▸ **Work instructions**
Among the entries below, find each line holding "noir" and return it.
** The input follows **
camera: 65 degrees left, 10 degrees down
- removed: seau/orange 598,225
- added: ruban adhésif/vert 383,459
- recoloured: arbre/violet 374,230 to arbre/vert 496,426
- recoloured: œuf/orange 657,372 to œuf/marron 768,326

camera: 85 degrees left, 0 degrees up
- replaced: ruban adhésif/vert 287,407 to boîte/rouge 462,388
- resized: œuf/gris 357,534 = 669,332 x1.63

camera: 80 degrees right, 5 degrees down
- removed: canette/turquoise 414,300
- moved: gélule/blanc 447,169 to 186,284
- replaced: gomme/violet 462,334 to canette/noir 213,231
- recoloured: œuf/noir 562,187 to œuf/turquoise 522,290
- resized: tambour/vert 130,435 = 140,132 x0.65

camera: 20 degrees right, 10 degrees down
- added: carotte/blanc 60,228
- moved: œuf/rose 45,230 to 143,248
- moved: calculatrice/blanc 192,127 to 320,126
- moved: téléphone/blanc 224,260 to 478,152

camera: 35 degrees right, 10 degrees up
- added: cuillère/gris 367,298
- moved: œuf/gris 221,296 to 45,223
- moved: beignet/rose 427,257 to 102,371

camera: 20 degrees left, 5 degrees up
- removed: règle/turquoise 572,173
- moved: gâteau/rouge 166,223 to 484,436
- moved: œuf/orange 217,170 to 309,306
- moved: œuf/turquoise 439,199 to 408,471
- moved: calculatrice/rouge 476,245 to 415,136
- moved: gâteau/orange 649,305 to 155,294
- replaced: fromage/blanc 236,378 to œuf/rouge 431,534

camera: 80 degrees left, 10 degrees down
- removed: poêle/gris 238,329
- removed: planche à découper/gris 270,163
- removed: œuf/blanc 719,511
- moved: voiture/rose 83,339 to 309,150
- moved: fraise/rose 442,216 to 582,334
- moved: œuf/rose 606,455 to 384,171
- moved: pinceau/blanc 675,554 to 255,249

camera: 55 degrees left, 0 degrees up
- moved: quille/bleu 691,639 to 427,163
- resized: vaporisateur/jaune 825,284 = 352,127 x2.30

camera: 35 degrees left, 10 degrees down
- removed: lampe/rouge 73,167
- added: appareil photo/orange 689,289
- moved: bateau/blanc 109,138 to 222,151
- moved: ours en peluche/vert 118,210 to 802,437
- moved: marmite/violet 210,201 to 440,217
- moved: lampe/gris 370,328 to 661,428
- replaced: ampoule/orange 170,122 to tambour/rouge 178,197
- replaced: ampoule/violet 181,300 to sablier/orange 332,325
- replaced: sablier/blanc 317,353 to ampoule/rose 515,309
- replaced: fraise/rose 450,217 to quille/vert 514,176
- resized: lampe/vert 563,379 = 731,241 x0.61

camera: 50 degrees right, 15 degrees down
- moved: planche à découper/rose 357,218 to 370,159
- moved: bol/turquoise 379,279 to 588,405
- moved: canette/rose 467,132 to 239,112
** End of The input **
▸ **Task solution**
- replaced: gomme/violet 462,334 to canette/noir 213,231
- recoloured: œuf/noir 562,187 to œuf/turquoise 522,290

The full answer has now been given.